--- DATA PROVIDED ---
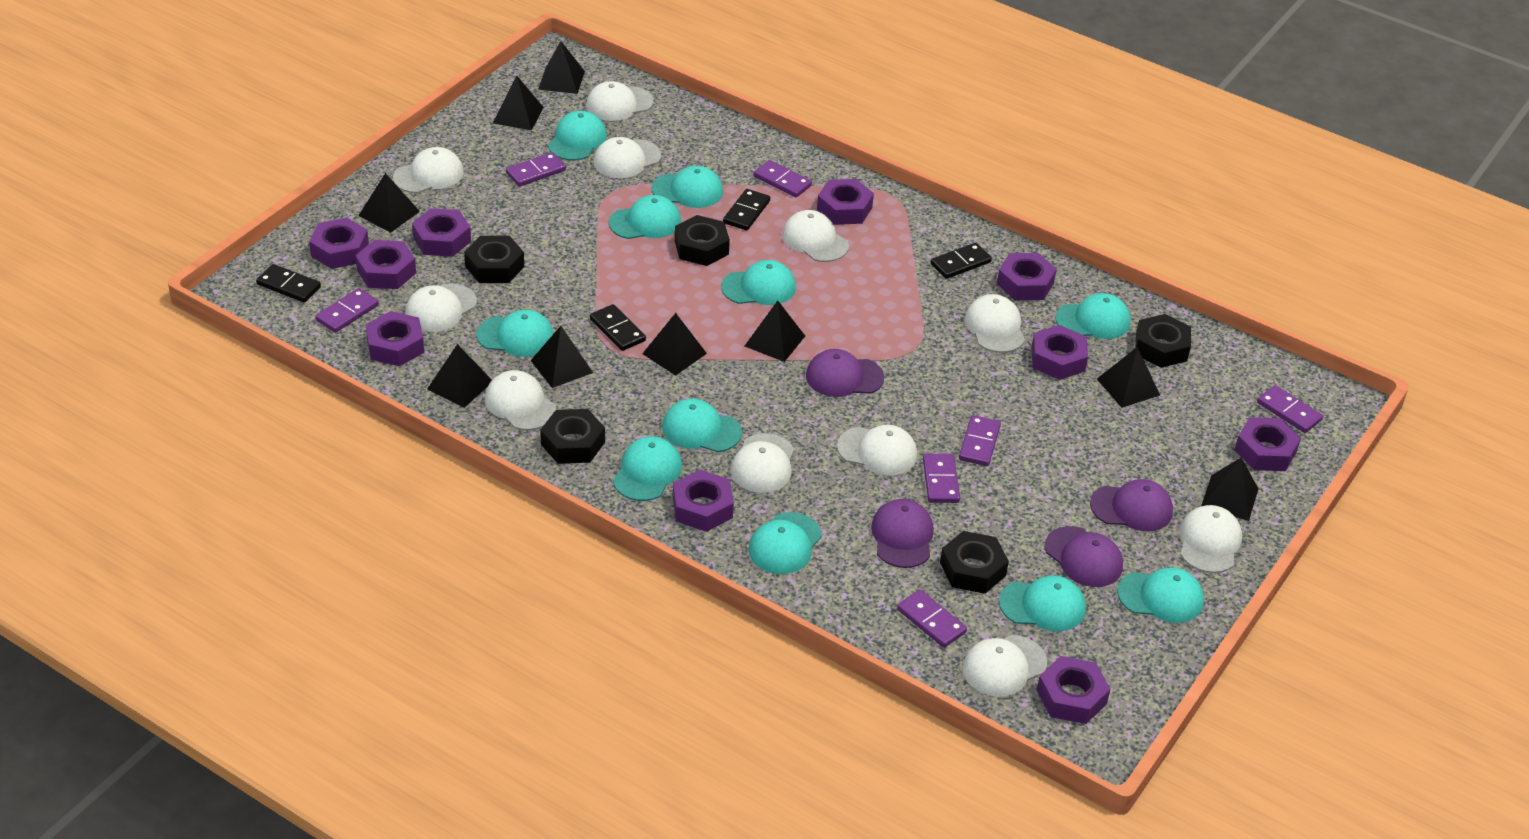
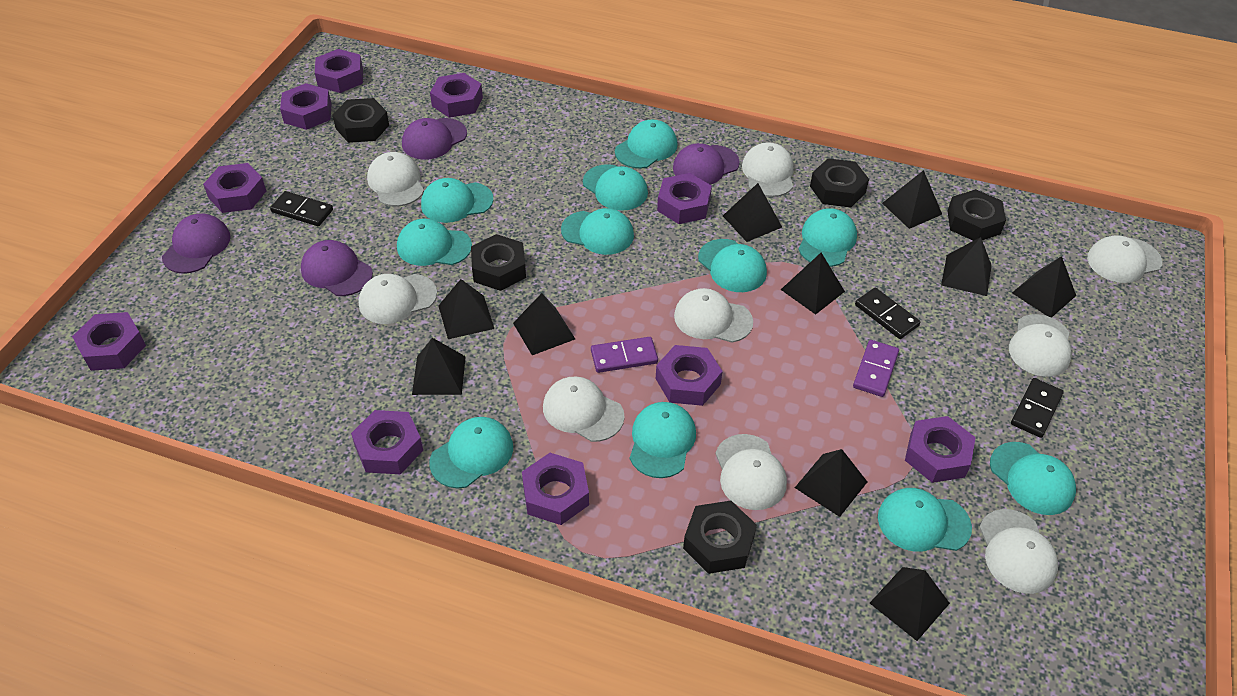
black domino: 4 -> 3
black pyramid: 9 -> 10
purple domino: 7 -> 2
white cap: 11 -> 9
---
--- DATA PROVIDED ---
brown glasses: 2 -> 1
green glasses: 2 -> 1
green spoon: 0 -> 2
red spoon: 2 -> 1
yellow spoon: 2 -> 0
---
▶ **WHAT IS EXPECTED**
Look over the data above and show each line that contains "spoon".

▶ **ANSWER SPACE**
green spoon: 0 -> 2
red spoon: 2 -> 1
yellow spoon: 2 -> 0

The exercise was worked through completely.